> WHAT YOU ARE ASKED TO DO
Restrict the output to the lines below starting at the one that contains "CN1 pin 2: N_8 -> N_10" and ending at the one that contains "C4: 330pF (IC6/in+, VN) -> 330pF (GND, VN)", and restate them word for word, both ends included.
RECORDS SHOWN below:
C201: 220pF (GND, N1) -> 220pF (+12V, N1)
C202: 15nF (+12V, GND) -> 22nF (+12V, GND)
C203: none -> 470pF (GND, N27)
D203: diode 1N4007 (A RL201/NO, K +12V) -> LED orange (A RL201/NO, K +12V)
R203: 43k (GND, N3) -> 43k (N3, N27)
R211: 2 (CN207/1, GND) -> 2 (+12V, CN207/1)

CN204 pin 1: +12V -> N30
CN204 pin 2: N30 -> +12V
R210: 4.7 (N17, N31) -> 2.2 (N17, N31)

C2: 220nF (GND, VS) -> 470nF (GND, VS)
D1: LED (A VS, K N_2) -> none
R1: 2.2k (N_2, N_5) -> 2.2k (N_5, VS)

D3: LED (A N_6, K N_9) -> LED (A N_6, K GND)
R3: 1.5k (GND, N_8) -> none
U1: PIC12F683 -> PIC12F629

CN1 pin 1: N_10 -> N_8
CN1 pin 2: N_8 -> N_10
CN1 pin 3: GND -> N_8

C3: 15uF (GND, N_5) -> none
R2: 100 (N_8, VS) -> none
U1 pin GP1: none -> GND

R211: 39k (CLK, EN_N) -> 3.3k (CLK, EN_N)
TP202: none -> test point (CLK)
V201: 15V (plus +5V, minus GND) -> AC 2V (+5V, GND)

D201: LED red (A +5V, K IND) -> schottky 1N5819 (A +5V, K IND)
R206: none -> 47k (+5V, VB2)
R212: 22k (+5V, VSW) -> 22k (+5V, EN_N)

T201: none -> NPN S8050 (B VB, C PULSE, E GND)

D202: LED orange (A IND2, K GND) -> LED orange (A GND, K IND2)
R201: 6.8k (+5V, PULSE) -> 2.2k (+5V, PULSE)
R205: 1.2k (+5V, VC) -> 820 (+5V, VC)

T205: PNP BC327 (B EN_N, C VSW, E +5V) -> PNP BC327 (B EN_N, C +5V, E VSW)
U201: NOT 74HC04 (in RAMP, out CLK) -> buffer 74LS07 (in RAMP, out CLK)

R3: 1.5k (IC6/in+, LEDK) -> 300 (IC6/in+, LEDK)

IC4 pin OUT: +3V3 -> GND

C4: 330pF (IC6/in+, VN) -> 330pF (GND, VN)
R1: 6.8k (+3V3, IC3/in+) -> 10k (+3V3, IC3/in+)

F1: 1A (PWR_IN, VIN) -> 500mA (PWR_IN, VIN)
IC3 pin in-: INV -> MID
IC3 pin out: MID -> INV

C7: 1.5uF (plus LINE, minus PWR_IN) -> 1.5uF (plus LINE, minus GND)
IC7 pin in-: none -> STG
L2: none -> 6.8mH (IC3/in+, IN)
End of RECORDS SHOWN.
> RESPONSE TO THIS TASK
CN1 pin 2: N_8 -> N_10
CN1 pin 3: GND -> N_8

C3: 15uF (GND, N_5) -> none
R2: 100 (N_8, VS) -> none
U1 pin GP1: none -> GND

R211: 39k (CLK, EN_N) -> 3.3k (CLK, EN_N)
TP202: none -> test point (CLK)
V201: 15V (plus +5V, minus GND) -> AC 2V (+5V, GND)

D201: LED red (A +5V, K IND) -> schottky 1N5819 (A +5V, K IND)
R206: none -> 47k (+5V, VB2)
R212: 22k (+5V, VSW) -> 22k (+5V, EN_N)

T201: none -> NPN S8050 (B VB, C PULSE, E GND)

D202: LED orange (A IND2, K GND) -> LED orange (A GND, K IND2)
R201: 6.8k (+5V, PULSE) -> 2.2k (+5V, PULSE)
R205: 1.2k (+5V, VC) -> 820 (+5V, VC)

T205: PNP BC327 (B EN_N, C VSW, E +5V) -> PNP BC327 (B EN_N, C +5V, E VSW)
U201: NOT 74HC04 (in RAMP, out CLK) -> buffer 74LS07 (in RAMP, out CLK)

R3: 1.5k (IC6/in+, LEDK) -> 300 (IC6/in+, LEDK)

IC4 pin OUT: +3V3 -> GND

C4: 330pF (IC6/in+, VN) -> 330pF (GND, VN)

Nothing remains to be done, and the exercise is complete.